From the data below, please reproduce exactly everything from the line that contains "R25: 11k (W21, W26) -> 11k (VA, W26)" down to the line that contains "R3: 13k (VA, W29) -> 13k (AGND, VA)", with both ends included.

------ Information provided

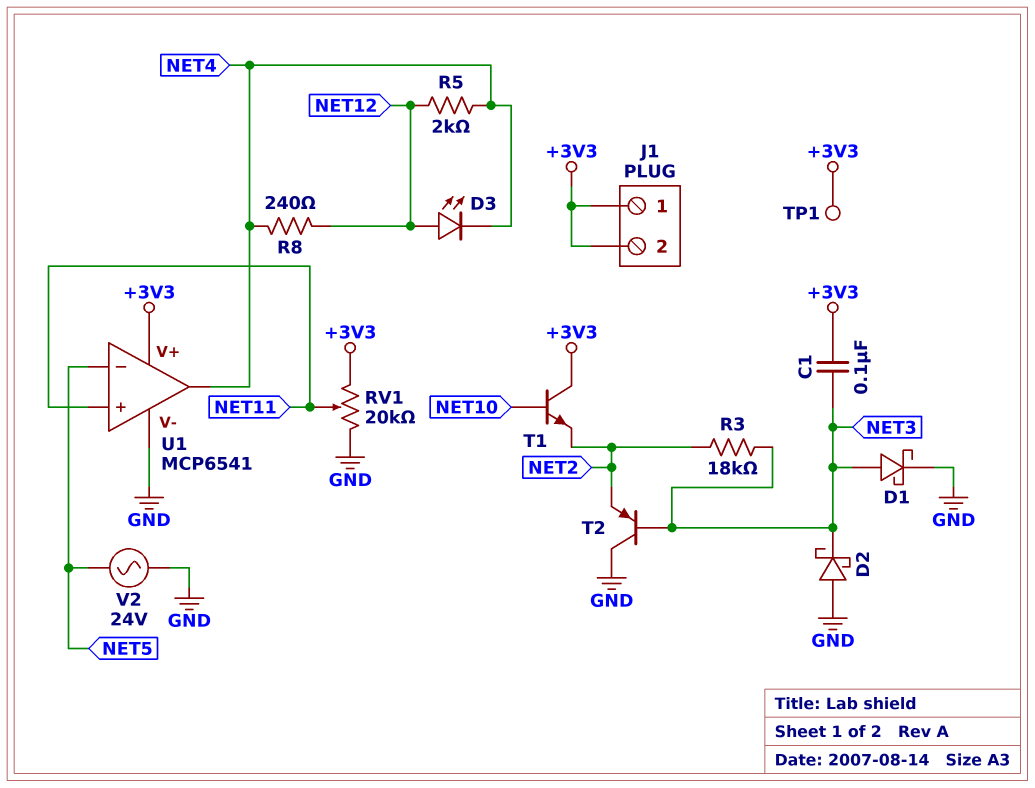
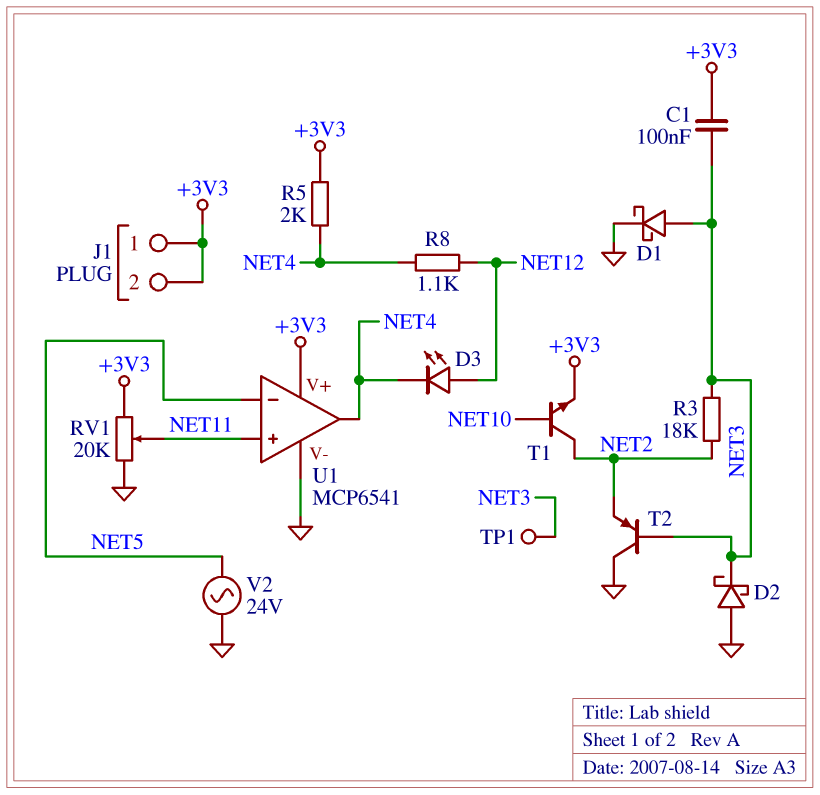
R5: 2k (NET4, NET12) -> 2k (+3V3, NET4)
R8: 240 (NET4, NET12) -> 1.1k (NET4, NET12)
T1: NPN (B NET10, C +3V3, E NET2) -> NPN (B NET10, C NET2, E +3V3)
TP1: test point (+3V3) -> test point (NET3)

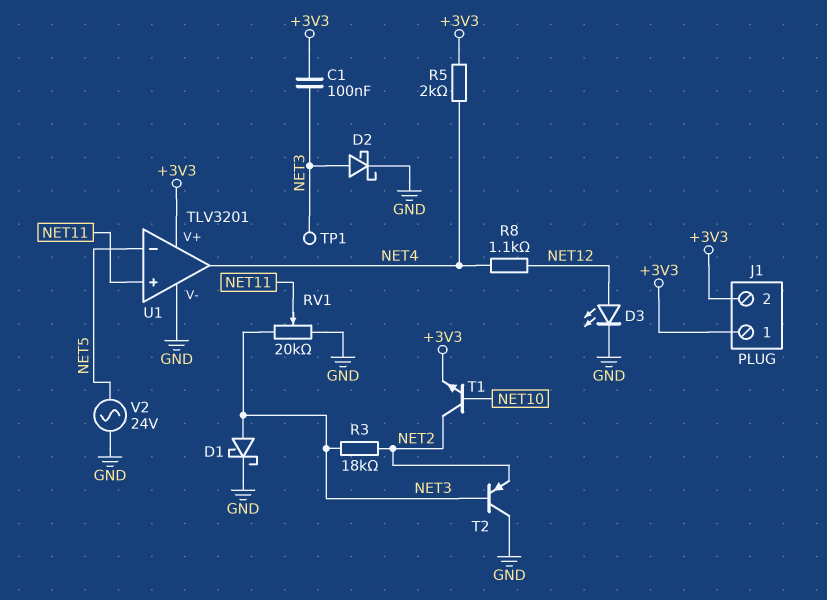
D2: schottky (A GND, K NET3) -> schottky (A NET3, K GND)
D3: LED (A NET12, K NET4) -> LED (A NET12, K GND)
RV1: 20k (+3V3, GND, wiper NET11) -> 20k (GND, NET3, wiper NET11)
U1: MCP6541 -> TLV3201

------------
------ Information provided

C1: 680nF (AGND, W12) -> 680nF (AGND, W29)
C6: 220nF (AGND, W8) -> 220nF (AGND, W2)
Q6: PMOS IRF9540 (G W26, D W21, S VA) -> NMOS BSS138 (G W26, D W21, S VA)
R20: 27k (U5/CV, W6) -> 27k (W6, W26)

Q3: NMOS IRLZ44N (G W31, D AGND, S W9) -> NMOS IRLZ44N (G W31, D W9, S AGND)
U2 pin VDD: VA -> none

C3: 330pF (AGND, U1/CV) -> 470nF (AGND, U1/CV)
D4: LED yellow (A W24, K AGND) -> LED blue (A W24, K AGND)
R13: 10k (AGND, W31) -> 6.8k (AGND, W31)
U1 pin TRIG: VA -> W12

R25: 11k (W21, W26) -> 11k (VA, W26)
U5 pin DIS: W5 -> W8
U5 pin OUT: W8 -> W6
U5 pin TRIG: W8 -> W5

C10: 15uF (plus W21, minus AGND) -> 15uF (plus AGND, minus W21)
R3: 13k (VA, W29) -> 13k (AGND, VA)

------------
------ Information provided

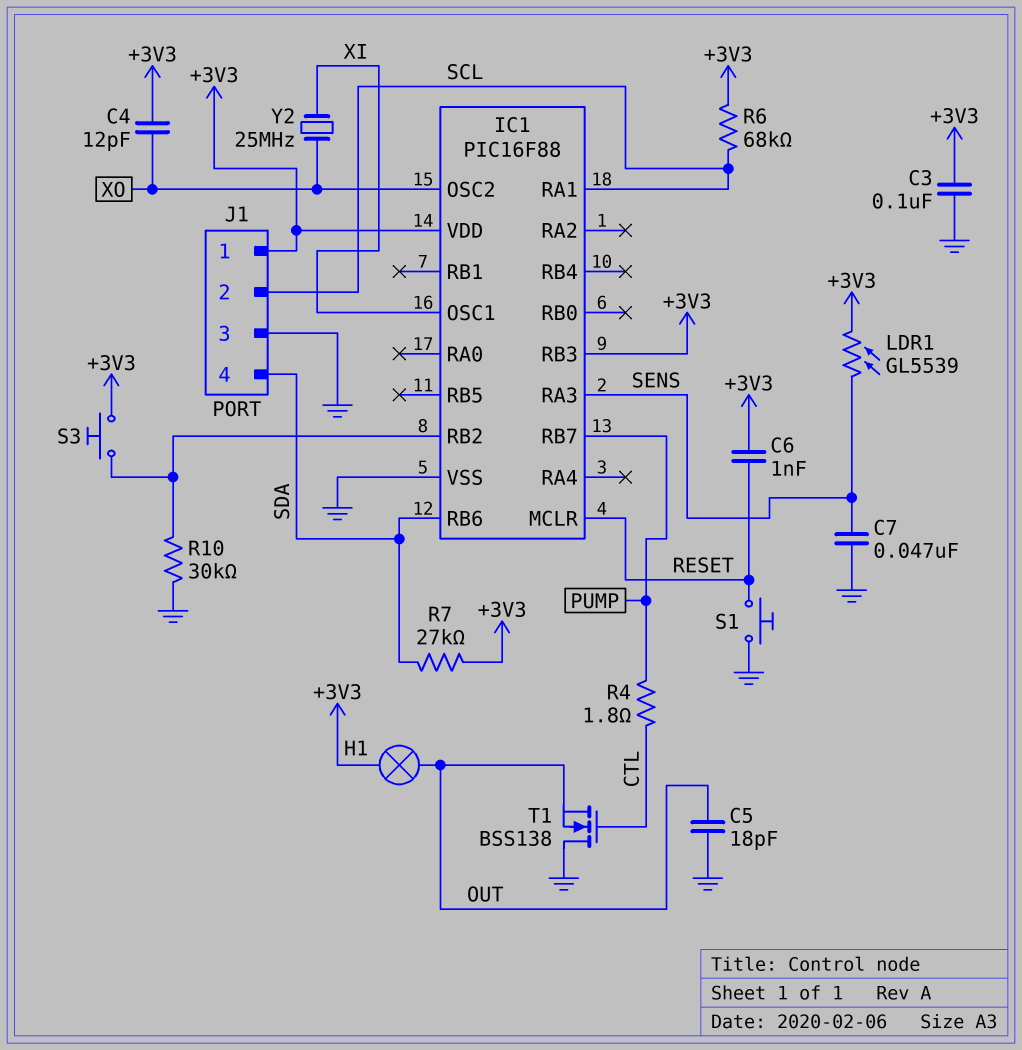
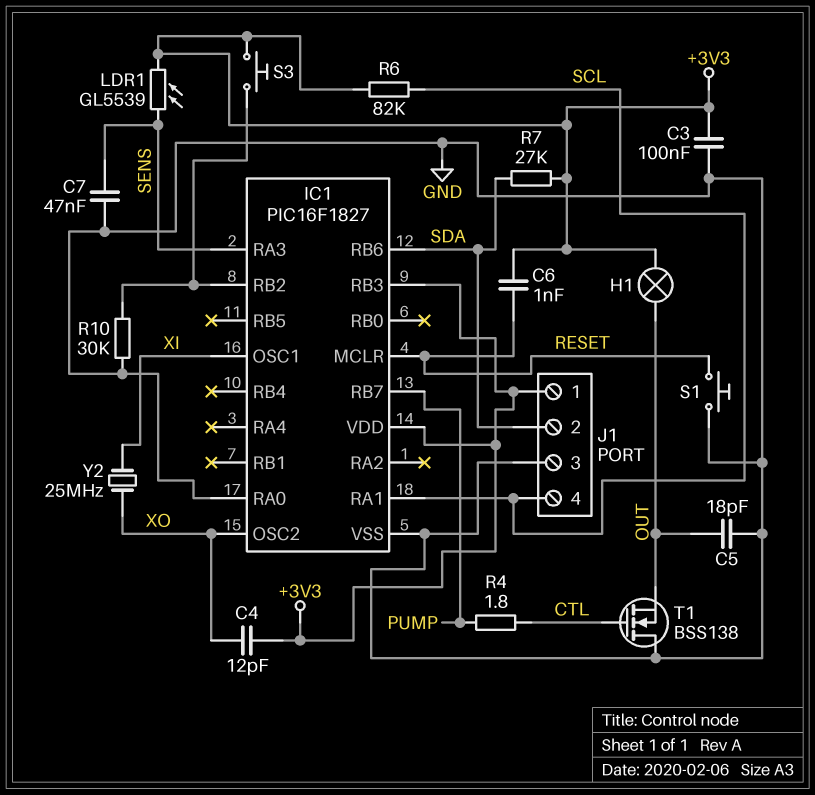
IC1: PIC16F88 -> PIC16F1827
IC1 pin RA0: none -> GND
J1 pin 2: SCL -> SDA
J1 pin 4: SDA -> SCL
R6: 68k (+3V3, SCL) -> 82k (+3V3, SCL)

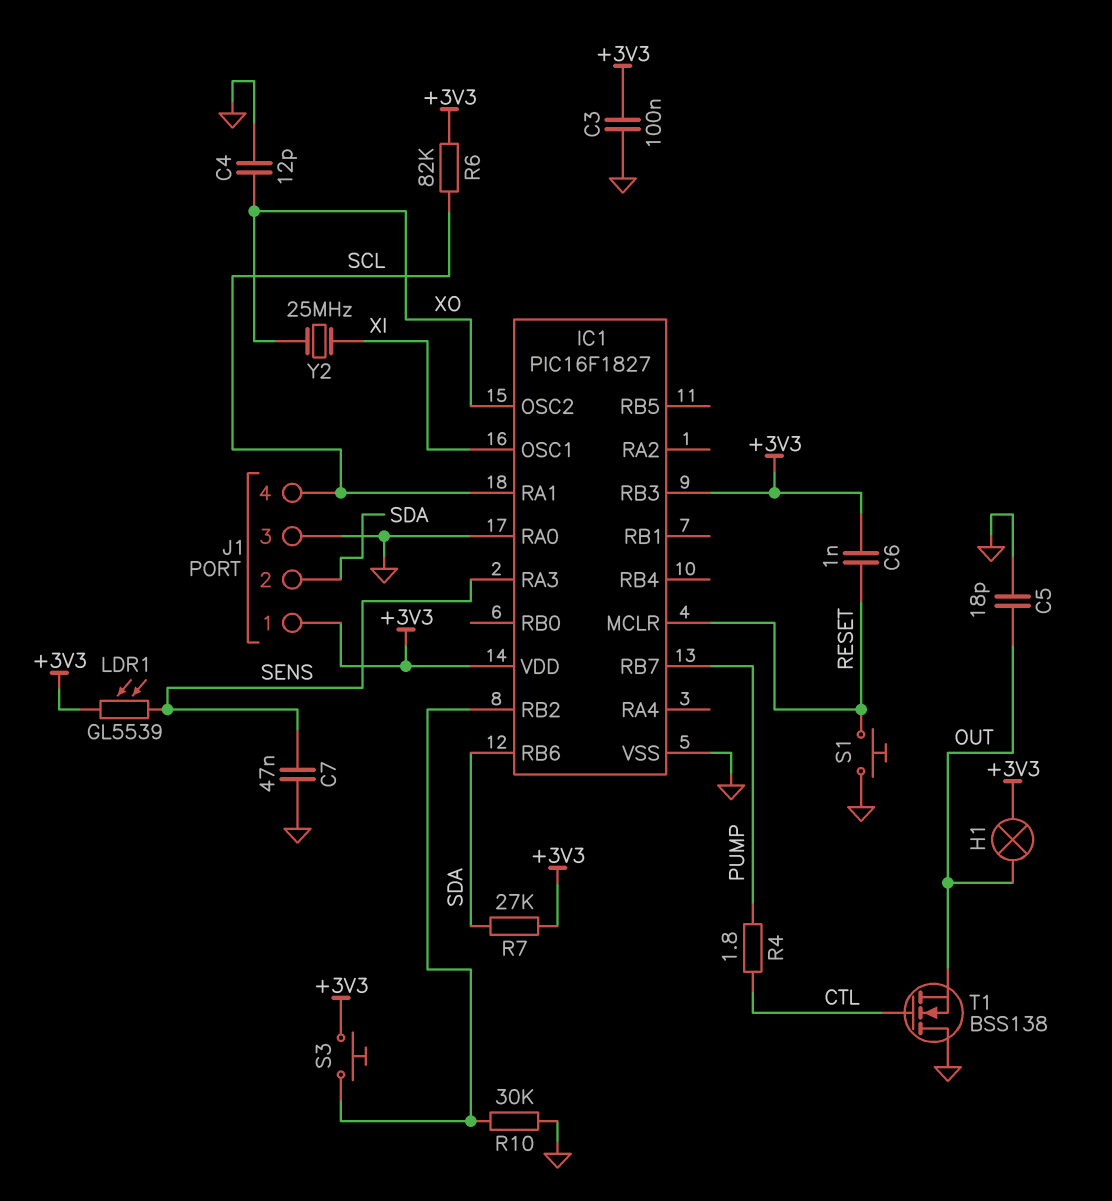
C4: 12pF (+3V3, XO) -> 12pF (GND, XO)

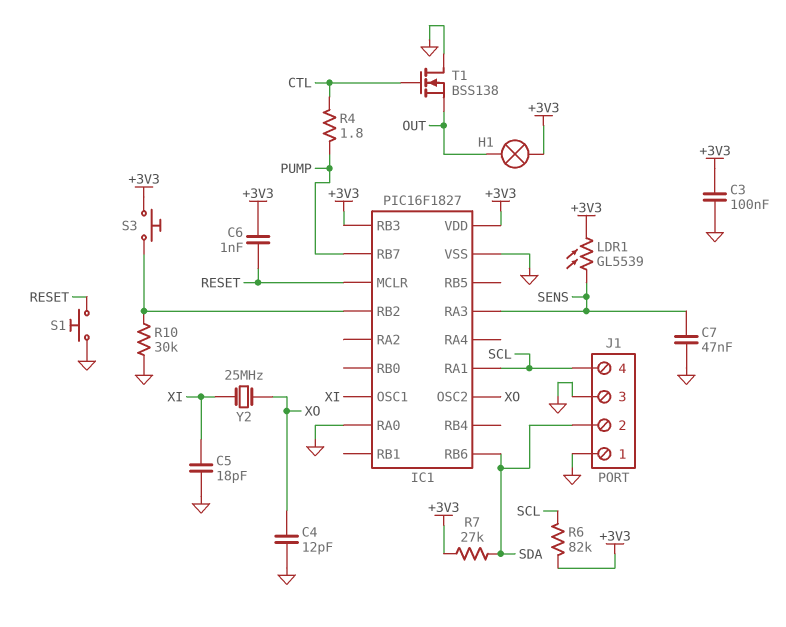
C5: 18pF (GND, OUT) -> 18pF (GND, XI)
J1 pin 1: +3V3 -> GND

------------

Answer to this problem.
R25: 11k (W21, W26) -> 11k (VA, W26)
U5 pin DIS: W5 -> W8
U5 pin OUT: W8 -> W6
U5 pin TRIG: W8 -> W5

C10: 15uF (plus W21, minus AGND) -> 15uF (plus AGND, minus W21)
R3: 13k (VA, W29) -> 13k (AGND, VA)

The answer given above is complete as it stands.